━━━━━ Supplied material ━━━━━

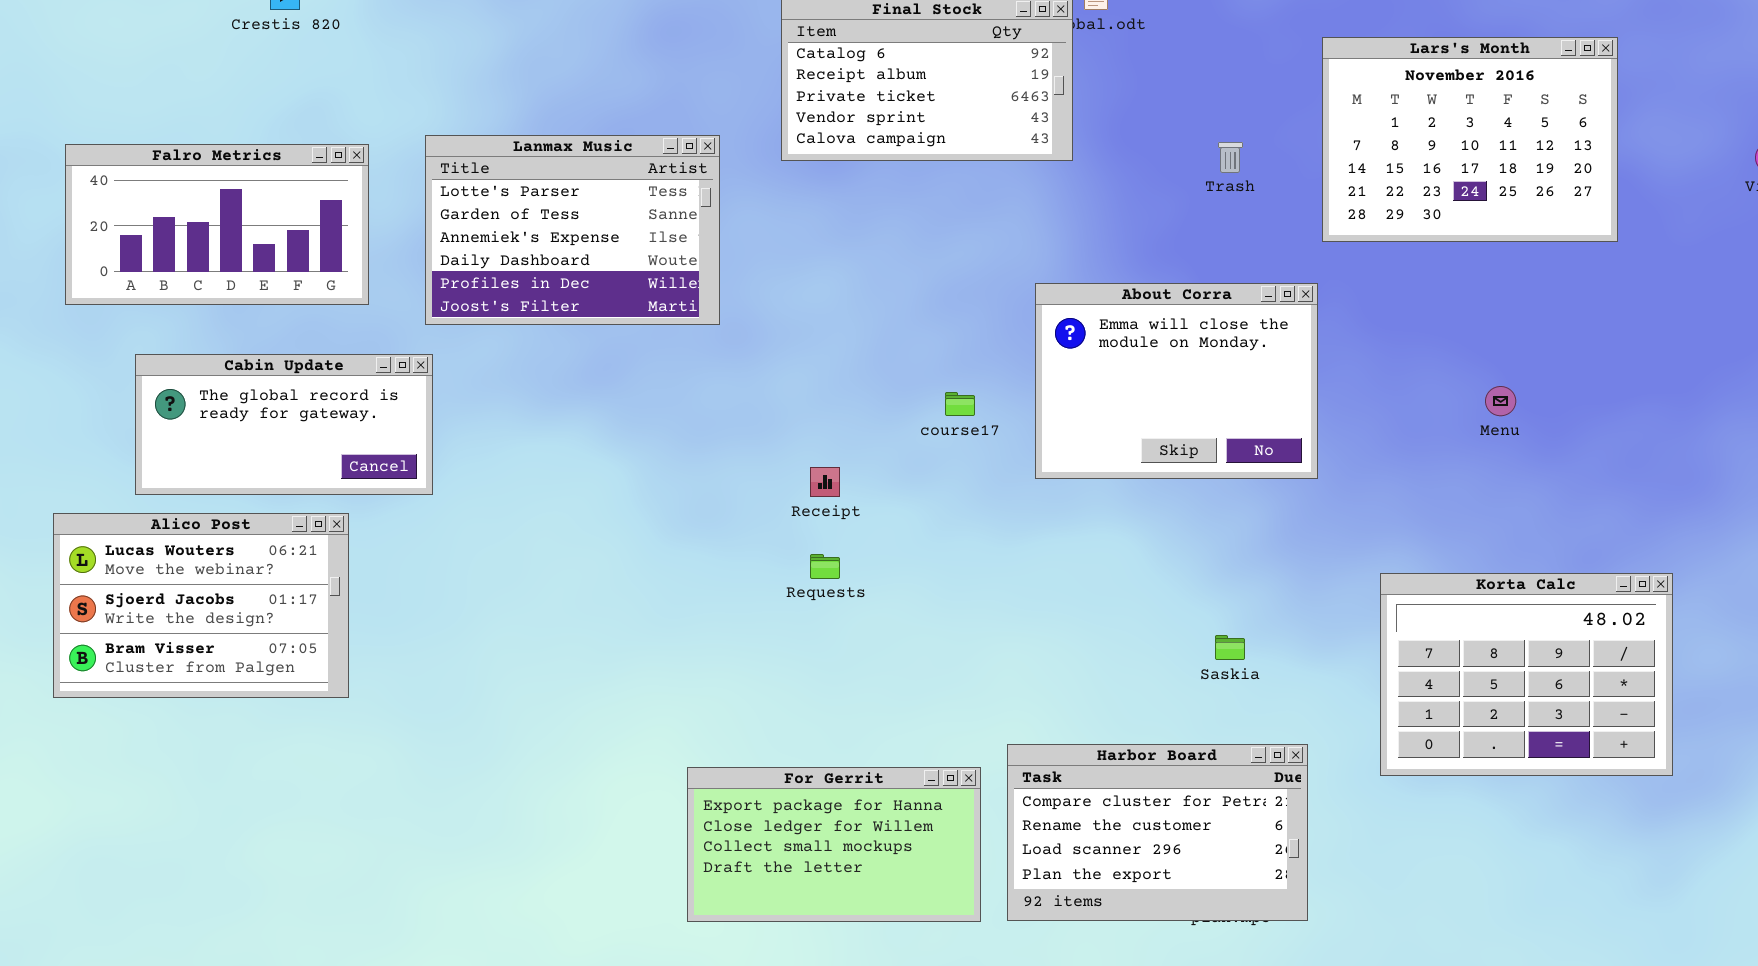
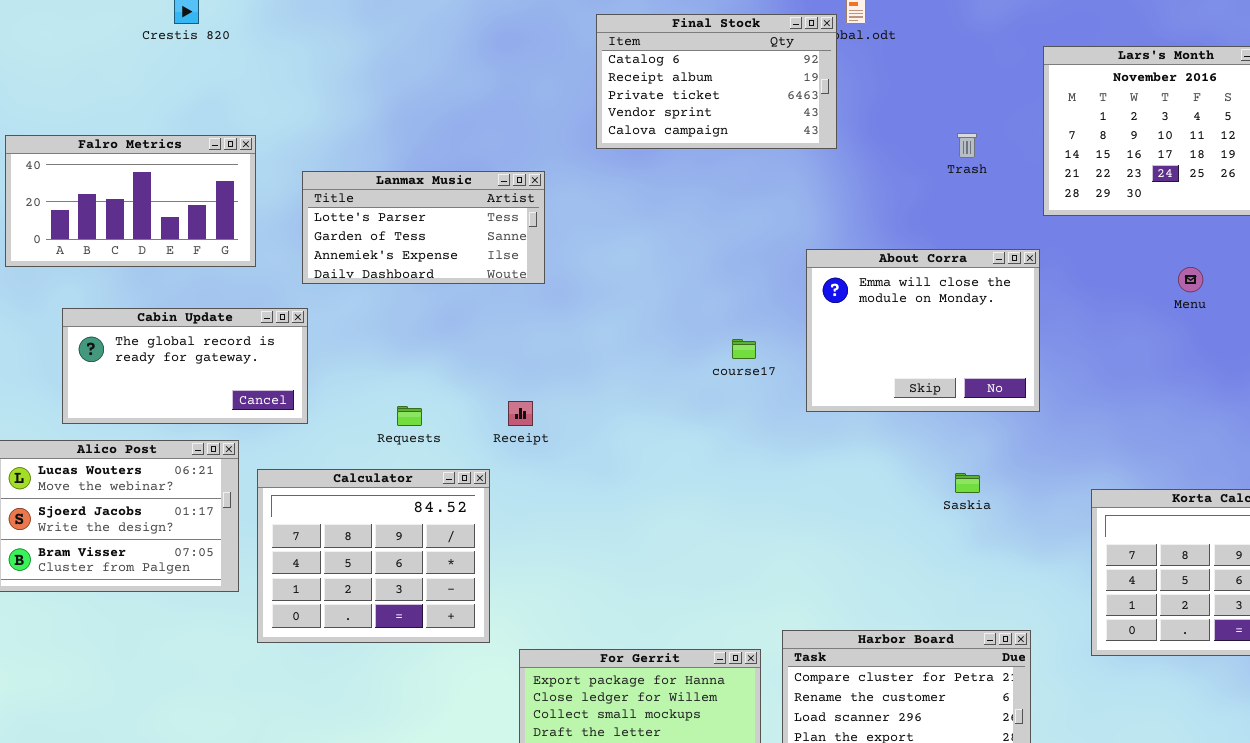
Lanmax Music: [425,135,720,325] -> [302,171,545,284], resized
Menu: [1485,386,1516,416] -> [1178,267,1203,292], moved
Receipt: [810,467,840,497] -> [508,401,533,426], moved
Calculator: none -> [257,469,490,643], opened
Requests: [810,554,840,579] -> [397,406,422,426], moved
Saskia: [1215,635,1245,660] -> [955,473,980,493], moved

━━━━━

■ What is expected: Each record above should be repeated exactly, please, without pictures.

■ Reply:
Lanmax Music: [425,135,720,325] -> [302,171,545,284], resized
Menu: [1485,386,1516,416] -> [1178,267,1203,292], moved
Receipt: [810,467,840,497] -> [508,401,533,426], moved
Calculator: none -> [257,469,490,643], opened
Requests: [810,554,840,579] -> [397,406,422,426], moved
Saskia: [1215,635,1245,660] -> [955,473,980,493], moved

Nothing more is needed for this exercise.